[Collected data]
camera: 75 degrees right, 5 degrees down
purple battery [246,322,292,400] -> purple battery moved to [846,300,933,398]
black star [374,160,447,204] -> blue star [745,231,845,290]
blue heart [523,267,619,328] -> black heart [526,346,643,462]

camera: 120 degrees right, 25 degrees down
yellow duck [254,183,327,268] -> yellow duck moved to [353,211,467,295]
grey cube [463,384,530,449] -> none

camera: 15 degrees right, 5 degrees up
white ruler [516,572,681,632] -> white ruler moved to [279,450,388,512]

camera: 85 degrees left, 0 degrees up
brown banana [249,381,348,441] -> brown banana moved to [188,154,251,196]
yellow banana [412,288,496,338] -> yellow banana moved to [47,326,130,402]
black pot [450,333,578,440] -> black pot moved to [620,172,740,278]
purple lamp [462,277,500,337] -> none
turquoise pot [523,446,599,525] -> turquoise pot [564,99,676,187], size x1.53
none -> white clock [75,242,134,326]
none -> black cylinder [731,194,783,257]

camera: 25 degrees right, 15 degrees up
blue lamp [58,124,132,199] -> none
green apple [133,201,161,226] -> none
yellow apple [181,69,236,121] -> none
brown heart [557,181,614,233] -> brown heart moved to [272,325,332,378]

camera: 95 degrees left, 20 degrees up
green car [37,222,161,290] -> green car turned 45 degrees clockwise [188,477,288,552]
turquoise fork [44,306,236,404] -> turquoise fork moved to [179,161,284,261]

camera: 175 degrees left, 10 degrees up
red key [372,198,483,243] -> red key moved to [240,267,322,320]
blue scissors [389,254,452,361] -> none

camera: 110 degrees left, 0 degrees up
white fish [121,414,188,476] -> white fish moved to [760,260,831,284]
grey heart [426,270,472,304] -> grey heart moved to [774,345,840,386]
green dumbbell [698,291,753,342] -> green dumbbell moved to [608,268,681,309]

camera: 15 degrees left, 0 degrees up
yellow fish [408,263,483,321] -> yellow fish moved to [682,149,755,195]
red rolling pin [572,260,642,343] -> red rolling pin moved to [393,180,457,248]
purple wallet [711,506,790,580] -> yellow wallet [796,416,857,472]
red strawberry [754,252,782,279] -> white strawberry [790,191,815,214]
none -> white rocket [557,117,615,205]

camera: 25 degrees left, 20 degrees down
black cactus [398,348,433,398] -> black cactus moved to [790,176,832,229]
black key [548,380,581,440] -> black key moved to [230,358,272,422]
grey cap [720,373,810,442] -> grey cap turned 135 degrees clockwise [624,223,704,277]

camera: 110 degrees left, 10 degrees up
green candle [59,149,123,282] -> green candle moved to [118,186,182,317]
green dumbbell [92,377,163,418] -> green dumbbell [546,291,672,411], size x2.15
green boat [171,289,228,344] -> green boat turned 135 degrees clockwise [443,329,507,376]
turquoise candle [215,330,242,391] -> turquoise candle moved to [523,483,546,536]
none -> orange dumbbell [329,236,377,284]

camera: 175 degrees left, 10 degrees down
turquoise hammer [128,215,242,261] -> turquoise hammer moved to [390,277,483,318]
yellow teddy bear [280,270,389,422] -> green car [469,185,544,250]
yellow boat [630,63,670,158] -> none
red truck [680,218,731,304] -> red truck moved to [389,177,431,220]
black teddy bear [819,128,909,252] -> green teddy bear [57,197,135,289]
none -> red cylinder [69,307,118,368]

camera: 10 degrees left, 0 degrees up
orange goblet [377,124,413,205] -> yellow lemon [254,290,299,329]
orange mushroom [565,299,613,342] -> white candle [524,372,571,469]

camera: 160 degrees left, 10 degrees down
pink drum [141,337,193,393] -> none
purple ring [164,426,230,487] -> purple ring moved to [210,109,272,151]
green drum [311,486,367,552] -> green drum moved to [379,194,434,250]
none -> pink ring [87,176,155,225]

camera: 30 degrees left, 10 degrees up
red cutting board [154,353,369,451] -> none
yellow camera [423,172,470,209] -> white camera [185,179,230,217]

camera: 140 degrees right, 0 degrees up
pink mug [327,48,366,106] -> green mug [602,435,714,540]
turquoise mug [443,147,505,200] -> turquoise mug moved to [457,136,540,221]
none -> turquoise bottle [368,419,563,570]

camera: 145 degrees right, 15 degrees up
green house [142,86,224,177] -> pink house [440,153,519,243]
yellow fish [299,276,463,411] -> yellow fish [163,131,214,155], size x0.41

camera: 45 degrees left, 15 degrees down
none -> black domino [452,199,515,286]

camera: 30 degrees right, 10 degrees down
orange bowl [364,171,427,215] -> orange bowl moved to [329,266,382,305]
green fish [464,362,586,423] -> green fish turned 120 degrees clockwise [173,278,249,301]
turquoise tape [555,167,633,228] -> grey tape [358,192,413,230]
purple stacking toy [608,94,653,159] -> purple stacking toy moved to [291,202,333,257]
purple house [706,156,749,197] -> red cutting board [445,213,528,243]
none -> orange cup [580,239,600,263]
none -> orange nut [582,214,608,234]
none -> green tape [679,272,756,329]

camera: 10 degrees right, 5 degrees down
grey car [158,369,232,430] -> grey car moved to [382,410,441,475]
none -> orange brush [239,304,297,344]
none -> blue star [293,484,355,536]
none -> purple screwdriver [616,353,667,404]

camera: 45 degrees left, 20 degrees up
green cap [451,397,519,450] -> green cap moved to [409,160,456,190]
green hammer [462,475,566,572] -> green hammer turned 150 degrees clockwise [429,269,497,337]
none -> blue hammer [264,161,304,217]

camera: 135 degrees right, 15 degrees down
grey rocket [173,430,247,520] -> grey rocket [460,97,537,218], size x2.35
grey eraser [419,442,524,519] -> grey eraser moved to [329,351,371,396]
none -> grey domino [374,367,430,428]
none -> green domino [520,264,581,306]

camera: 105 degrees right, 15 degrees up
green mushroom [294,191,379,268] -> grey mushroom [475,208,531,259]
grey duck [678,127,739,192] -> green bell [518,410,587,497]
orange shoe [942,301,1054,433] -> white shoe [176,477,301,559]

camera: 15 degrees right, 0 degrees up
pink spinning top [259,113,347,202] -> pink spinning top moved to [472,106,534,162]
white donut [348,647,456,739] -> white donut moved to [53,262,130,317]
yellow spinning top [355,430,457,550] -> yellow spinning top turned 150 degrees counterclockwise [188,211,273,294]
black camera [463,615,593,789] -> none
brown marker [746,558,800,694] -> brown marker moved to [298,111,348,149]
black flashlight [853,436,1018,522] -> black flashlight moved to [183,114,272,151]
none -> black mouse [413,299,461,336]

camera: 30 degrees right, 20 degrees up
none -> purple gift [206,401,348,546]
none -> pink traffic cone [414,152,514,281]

# Exercise directions
Transcribe the records in full, word for word.

# Solution to this exercise
camera: 75 degrees right, 5 degrees down
purple battery [246,322,292,400] -> purple battery moved to [846,300,933,398]
black star [374,160,447,204] -> blue star [745,231,845,290]
blue heart [523,267,619,328] -> black heart [526,346,643,462]

camera: 120 degrees right, 25 degrees down
yellow duck [254,183,327,268] -> yellow duck moved to [353,211,467,295]
grey cube [463,384,530,449] -> none

camera: 15 degrees right, 5 degrees up
white ruler [516,572,681,632] -> white ruler moved to [279,450,388,512]

camera: 85 degrees left, 0 degrees up
brown banana [249,381,348,441] -> brown banana moved to [188,154,251,196]
yellow banana [412,288,496,338] -> yellow banana moved to [47,326,130,402]
black pot [450,333,578,440] -> black pot moved to [620,172,740,278]
purple lamp [462,277,500,337] -> none
turquoise pot [523,446,599,525] -> turquoise pot [564,99,676,187], size x1.53
none -> white clock [75,242,134,326]
none -> black cylinder [731,194,783,257]

camera: 25 degrees right, 15 degrees up
blue lamp [58,124,132,199] -> none
green apple [133,201,161,226] -> none
yellow apple [181,69,236,121] -> none
brown heart [557,181,614,233] -> brown heart moved to [272,325,332,378]

camera: 95 degrees left, 20 degrees up
green car [37,222,161,290] -> green car turned 45 degrees clockwise [188,477,288,552]
turquoise fork [44,306,236,404] -> turquoise fork moved to [179,161,284,261]

camera: 175 degrees left, 10 degrees up
red key [372,198,483,243] -> red key moved to [240,267,322,320]
blue scissors [389,254,452,361] -> none

camera: 110 degrees left, 0 degrees up
white fish [121,414,188,476] -> white fish moved to [760,260,831,284]
grey heart [426,270,472,304] -> grey heart moved to [774,345,840,386]
green dumbbell [698,291,753,342] -> green dumbbell moved to [608,268,681,309]

camera: 15 degrees left, 0 degrees up
yellow fish [408,263,483,321] -> yellow fish moved to [682,149,755,195]
red rolling pin [572,260,642,343] -> red rolling pin moved to [393,180,457,248]
purple wallet [711,506,790,580] -> yellow wallet [796,416,857,472]
red strawberry [754,252,782,279] -> white strawberry [790,191,815,214]
none -> white rocket [557,117,615,205]

camera: 25 degrees left, 20 degrees down
black cactus [398,348,433,398] -> black cactus moved to [790,176,832,229]
black key [548,380,581,440] -> black key moved to [230,358,272,422]
grey cap [720,373,810,442] -> grey cap turned 135 degrees clockwise [624,223,704,277]

camera: 110 degrees left, 10 degrees up
green candle [59,149,123,282] -> green candle moved to [118,186,182,317]
green dumbbell [92,377,163,418] -> green dumbbell [546,291,672,411], size x2.15
green boat [171,289,228,344] -> green boat turned 135 degrees clockwise [443,329,507,376]
turquoise candle [215,330,242,391] -> turquoise candle moved to [523,483,546,536]
none -> orange dumbbell [329,236,377,284]

camera: 175 degrees left, 10 degrees down
turquoise hammer [128,215,242,261] -> turquoise hammer moved to [390,277,483,318]
yellow teddy bear [280,270,389,422] -> green car [469,185,544,250]
yellow boat [630,63,670,158] -> none
red truck [680,218,731,304] -> red truck moved to [389,177,431,220]
black teddy bear [819,128,909,252] -> green teddy bear [57,197,135,289]
none -> red cylinder [69,307,118,368]

camera: 10 degrees left, 0 degrees up
orange goblet [377,124,413,205] -> yellow lemon [254,290,299,329]
orange mushroom [565,299,613,342] -> white candle [524,372,571,469]

camera: 160 degrees left, 10 degrees down
pink drum [141,337,193,393] -> none
purple ring [164,426,230,487] -> purple ring moved to [210,109,272,151]
green drum [311,486,367,552] -> green drum moved to [379,194,434,250]
none -> pink ring [87,176,155,225]

camera: 30 degrees left, 10 degrees up
red cutting board [154,353,369,451] -> none
yellow camera [423,172,470,209] -> white camera [185,179,230,217]

camera: 140 degrees right, 0 degrees up
pink mug [327,48,366,106] -> green mug [602,435,714,540]
turquoise mug [443,147,505,200] -> turquoise mug moved to [457,136,540,221]
none -> turquoise bottle [368,419,563,570]

camera: 145 degrees right, 15 degrees up
green house [142,86,224,177] -> pink house [440,153,519,243]
yellow fish [299,276,463,411] -> yellow fish [163,131,214,155], size x0.41

camera: 45 degrees left, 15 degrees down
none -> black domino [452,199,515,286]

camera: 30 degrees right, 10 degrees down
orange bowl [364,171,427,215] -> orange bowl moved to [329,266,382,305]
green fish [464,362,586,423] -> green fish turned 120 degrees clockwise [173,278,249,301]
turquoise tape [555,167,633,228] -> grey tape [358,192,413,230]
purple stacking toy [608,94,653,159] -> purple stacking toy moved to [291,202,333,257]
purple house [706,156,749,197] -> red cutting board [445,213,528,243]
none -> orange cup [580,239,600,263]
none -> orange nut [582,214,608,234]
none -> green tape [679,272,756,329]

camera: 10 degrees right, 5 degrees down
grey car [158,369,232,430] -> grey car moved to [382,410,441,475]
none -> orange brush [239,304,297,344]
none -> blue star [293,484,355,536]
none -> purple screwdriver [616,353,667,404]

camera: 45 degrees left, 20 degrees up
green cap [451,397,519,450] -> green cap moved to [409,160,456,190]
green hammer [462,475,566,572] -> green hammer turned 150 degrees clockwise [429,269,497,337]
none -> blue hammer [264,161,304,217]

camera: 135 degrees right, 15 degrees down
grey rocket [173,430,247,520] -> grey rocket [460,97,537,218], size x2.35
grey eraser [419,442,524,519] -> grey eraser moved to [329,351,371,396]
none -> grey domino [374,367,430,428]
none -> green domino [520,264,581,306]

camera: 105 degrees right, 15 degrees up
green mushroom [294,191,379,268] -> grey mushroom [475,208,531,259]
grey duck [678,127,739,192] -> green bell [518,410,587,497]
orange shoe [942,301,1054,433] -> white shoe [176,477,301,559]

camera: 15 degrees right, 0 degrees up
pink spinning top [259,113,347,202] -> pink spinning top moved to [472,106,534,162]
white donut [348,647,456,739] -> white donut moved to [53,262,130,317]
yellow spinning top [355,430,457,550] -> yellow spinning top turned 150 degrees counterclockwise [188,211,273,294]
black camera [463,615,593,789] -> none
brown marker [746,558,800,694] -> brown marker moved to [298,111,348,149]
black flashlight [853,436,1018,522] -> black flashlight moved to [183,114,272,151]
none -> black mouse [413,299,461,336]

camera: 30 degrees right, 20 degrees up
none -> purple gift [206,401,348,546]
none -> pink traffic cone [414,152,514,281]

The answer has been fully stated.